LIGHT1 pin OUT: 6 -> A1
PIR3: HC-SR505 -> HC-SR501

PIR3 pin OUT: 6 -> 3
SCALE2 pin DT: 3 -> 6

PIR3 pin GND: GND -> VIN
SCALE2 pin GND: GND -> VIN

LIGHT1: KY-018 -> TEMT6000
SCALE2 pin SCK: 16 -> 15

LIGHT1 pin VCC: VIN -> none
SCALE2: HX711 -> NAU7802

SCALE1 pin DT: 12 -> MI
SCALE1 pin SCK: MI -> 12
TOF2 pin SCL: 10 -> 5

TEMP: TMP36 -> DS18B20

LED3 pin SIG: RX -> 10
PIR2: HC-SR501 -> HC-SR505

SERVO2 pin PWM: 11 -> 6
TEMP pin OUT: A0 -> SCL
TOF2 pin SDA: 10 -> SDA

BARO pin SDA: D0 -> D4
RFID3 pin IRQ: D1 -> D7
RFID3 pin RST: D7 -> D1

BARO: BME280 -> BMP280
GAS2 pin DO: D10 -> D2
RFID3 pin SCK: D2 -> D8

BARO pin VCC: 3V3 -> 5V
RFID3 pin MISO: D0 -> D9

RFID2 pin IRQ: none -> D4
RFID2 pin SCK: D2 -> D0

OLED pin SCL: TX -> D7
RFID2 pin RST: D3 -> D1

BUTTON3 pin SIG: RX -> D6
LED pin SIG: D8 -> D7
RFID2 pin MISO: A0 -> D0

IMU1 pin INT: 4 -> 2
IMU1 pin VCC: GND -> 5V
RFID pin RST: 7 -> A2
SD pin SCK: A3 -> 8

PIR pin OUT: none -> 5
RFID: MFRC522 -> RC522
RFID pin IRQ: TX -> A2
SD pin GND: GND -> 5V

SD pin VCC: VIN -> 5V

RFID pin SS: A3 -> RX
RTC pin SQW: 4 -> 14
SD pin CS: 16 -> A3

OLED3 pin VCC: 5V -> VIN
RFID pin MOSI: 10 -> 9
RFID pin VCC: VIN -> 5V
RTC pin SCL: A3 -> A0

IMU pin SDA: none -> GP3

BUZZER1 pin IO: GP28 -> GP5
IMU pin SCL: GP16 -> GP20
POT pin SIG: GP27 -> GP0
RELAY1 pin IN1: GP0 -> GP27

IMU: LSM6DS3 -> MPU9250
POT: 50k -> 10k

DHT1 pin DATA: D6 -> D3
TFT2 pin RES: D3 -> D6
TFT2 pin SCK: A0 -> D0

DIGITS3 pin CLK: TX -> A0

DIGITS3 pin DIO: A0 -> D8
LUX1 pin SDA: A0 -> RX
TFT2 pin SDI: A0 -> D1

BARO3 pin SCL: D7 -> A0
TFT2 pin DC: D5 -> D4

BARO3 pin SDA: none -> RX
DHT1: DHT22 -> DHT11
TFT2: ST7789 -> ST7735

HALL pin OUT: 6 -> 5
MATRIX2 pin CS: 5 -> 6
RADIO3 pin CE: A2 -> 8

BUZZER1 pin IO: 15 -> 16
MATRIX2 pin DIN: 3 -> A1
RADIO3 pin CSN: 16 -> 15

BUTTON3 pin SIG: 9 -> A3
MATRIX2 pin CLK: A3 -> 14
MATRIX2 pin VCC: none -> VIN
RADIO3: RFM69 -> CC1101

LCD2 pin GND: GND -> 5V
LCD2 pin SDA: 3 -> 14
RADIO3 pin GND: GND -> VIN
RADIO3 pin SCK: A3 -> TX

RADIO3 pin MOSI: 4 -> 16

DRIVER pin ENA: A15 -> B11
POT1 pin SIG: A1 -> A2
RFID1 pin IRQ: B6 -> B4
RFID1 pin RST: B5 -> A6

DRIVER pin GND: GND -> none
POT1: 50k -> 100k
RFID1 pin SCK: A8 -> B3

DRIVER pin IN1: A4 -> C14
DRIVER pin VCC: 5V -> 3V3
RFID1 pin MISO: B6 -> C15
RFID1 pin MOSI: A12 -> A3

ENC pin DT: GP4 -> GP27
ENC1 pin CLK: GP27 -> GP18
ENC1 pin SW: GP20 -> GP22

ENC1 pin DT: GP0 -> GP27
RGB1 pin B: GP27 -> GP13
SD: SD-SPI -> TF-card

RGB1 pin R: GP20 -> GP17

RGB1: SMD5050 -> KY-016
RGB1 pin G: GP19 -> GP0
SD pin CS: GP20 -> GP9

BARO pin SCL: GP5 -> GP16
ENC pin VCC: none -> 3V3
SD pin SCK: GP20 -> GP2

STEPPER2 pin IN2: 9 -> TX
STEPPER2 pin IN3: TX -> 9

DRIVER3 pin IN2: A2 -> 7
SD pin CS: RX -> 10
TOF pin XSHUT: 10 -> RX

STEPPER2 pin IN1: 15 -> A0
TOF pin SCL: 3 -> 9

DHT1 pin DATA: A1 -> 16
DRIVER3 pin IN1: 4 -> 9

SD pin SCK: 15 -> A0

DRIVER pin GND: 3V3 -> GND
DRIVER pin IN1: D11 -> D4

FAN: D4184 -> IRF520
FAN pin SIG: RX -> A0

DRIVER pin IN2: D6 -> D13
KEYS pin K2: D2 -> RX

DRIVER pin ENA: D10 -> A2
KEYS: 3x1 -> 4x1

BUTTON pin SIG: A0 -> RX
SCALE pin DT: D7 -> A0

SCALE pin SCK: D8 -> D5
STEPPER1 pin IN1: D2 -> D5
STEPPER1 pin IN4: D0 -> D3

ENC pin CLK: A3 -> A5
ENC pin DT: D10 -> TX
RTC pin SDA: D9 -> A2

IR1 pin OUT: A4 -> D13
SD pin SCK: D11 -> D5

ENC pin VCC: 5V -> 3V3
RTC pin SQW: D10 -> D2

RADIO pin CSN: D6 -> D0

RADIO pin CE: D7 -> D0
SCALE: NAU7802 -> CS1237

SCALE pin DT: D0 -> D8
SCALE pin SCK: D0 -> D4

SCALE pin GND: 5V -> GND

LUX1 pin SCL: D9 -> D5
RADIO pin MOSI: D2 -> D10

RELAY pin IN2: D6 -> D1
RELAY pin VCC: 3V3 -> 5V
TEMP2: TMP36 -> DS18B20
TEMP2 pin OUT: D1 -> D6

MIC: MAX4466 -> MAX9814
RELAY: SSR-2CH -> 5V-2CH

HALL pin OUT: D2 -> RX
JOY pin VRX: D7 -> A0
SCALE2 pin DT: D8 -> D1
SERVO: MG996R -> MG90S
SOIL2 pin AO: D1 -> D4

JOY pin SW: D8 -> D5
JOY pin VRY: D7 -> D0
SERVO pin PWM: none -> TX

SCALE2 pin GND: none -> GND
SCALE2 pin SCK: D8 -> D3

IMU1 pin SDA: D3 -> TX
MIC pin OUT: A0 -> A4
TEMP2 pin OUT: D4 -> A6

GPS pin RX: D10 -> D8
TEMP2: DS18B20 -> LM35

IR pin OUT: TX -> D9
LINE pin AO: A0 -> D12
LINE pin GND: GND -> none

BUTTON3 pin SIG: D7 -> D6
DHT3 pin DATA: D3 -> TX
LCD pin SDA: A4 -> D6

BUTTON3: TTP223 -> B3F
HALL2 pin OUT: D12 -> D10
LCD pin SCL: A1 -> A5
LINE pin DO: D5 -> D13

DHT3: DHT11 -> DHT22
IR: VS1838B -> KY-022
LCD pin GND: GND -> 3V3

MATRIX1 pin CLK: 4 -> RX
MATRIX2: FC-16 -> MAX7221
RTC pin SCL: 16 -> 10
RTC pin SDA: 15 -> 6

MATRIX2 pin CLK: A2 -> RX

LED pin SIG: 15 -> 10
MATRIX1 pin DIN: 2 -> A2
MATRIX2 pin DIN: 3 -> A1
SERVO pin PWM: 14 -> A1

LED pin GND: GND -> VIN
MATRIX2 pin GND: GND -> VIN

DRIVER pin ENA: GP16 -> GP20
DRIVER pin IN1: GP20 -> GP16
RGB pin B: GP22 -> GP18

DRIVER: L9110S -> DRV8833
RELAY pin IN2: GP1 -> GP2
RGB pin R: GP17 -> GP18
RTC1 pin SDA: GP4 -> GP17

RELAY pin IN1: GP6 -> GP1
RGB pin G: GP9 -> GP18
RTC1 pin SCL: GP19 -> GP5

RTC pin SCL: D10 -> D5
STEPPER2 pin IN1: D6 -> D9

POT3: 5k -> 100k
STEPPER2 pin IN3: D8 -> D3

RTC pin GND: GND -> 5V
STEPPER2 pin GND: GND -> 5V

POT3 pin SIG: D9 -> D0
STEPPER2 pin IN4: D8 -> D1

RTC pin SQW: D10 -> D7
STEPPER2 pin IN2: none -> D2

- - - -

Task brief:
For every line in the listing above that contains "MOSI", copy that line.

Solved exercise:
RFID pin MOSI: 10 -> 9
RADIO3 pin MOSI: 4 -> 16
RFID1 pin MOSI: A12 -> A3
RADIO pin MOSI: D2 -> D10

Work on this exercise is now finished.